== PROBLEM ==
Please report how many lines in these records contain the string "purple", and give nothing besides the number.

== MATERIAL FOR THIS TASK ==
::::::::

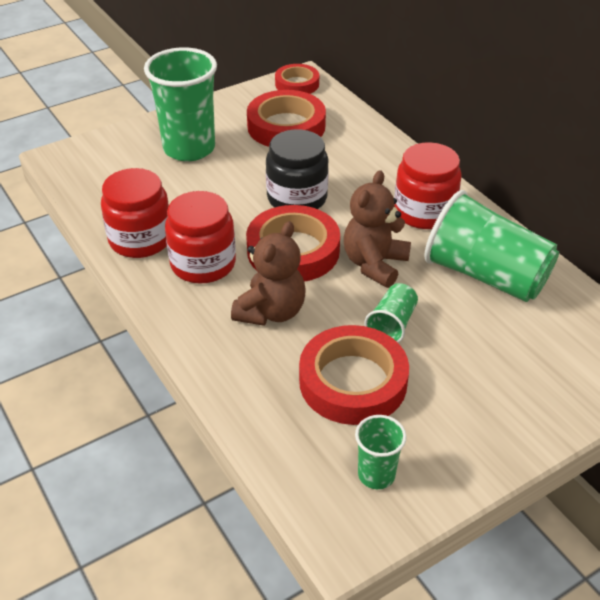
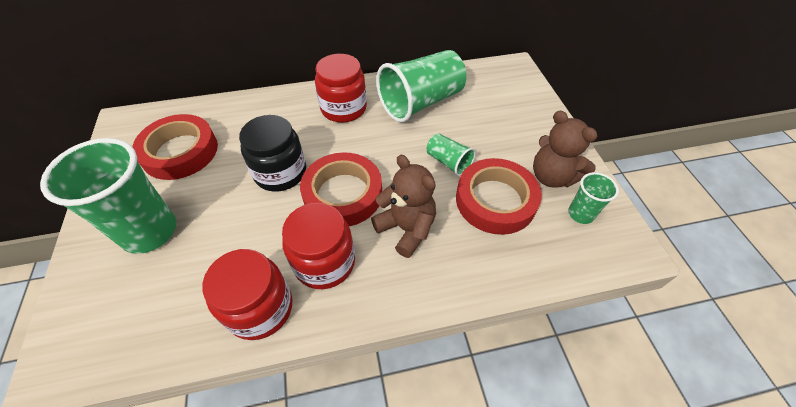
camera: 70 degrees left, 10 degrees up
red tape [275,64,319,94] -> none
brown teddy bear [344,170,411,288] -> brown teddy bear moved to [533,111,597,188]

::::::::

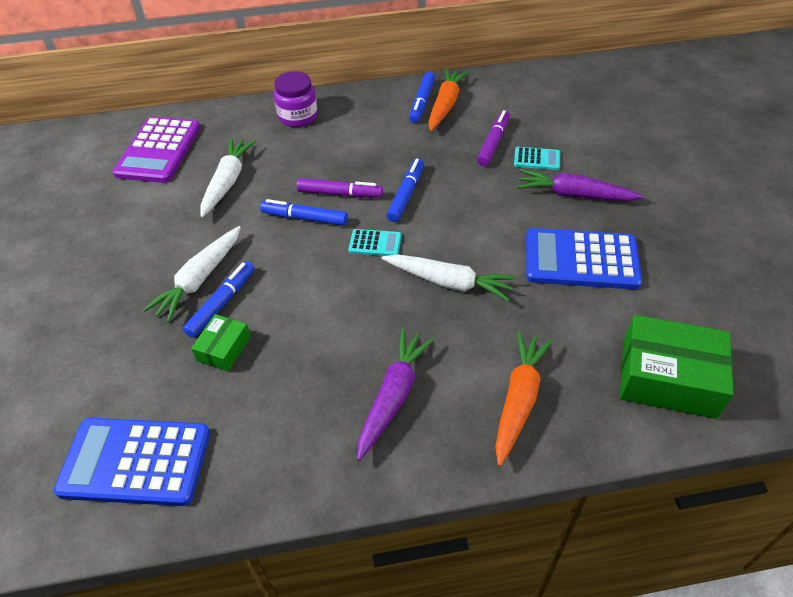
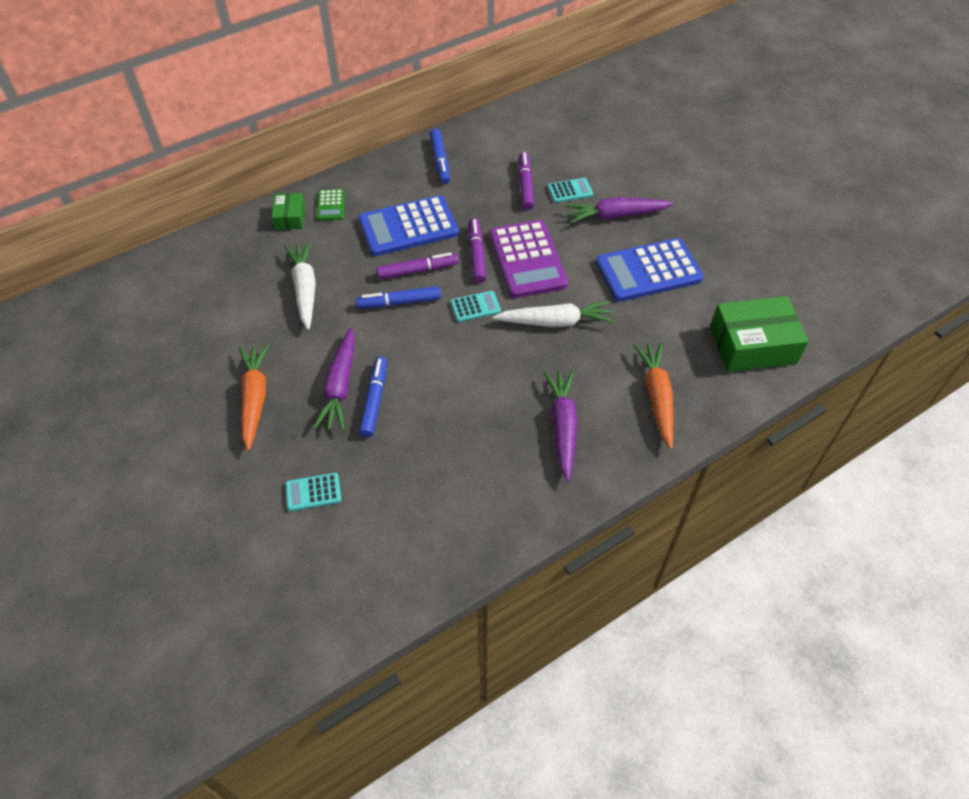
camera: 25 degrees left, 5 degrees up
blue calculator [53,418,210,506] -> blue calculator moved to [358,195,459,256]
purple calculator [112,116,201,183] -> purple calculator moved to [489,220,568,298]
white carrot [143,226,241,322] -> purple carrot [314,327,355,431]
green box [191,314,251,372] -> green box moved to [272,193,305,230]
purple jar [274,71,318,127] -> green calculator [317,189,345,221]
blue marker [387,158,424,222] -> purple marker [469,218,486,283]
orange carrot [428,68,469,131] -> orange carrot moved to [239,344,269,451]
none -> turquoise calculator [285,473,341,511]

::::::::

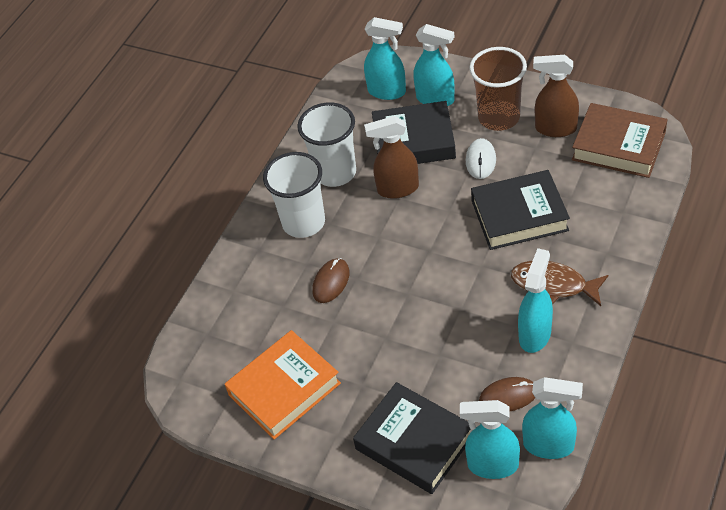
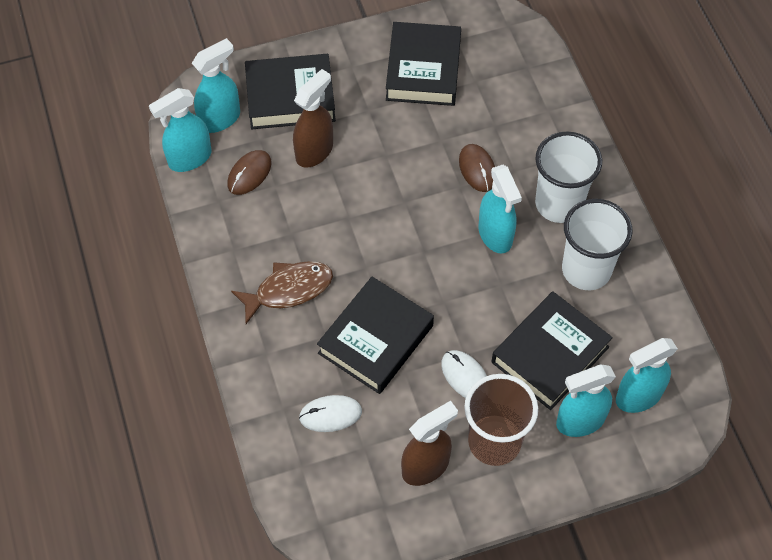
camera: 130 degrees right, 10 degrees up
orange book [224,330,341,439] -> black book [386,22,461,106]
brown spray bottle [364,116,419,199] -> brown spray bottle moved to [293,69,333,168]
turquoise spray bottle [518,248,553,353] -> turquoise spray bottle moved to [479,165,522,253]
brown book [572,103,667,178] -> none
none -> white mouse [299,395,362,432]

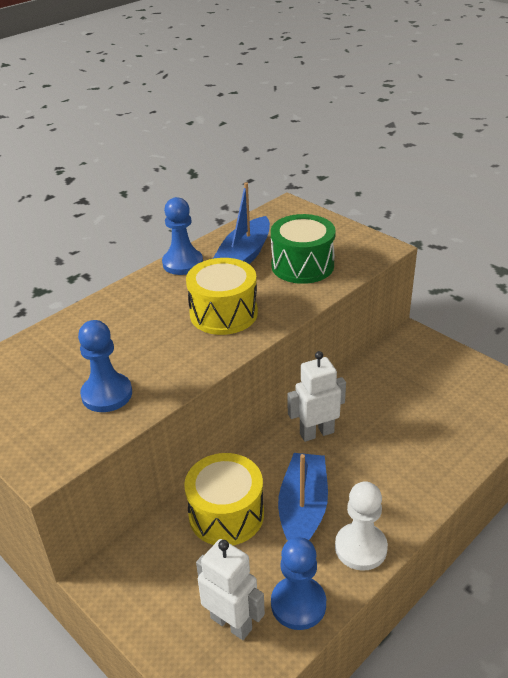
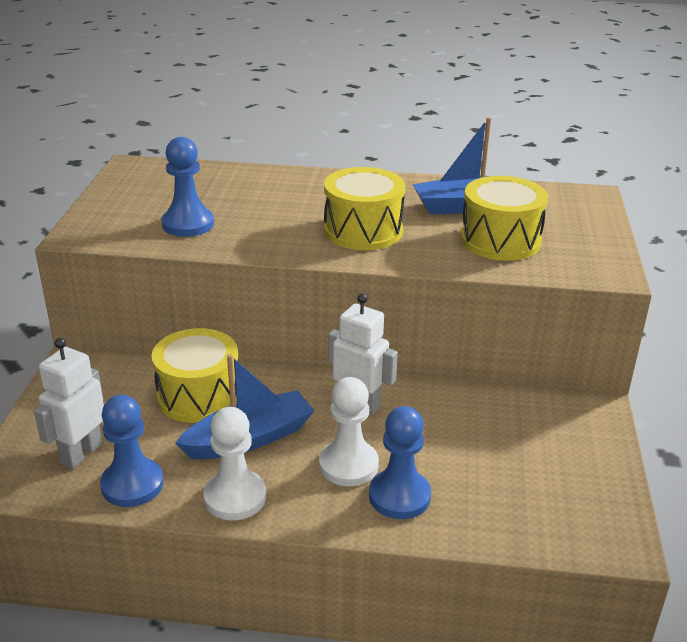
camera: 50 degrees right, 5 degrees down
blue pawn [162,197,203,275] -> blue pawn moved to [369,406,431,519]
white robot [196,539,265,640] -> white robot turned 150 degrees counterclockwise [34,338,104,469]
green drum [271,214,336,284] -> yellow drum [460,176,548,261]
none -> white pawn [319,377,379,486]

::::::::

== EXERCISE SOLUTION ==
4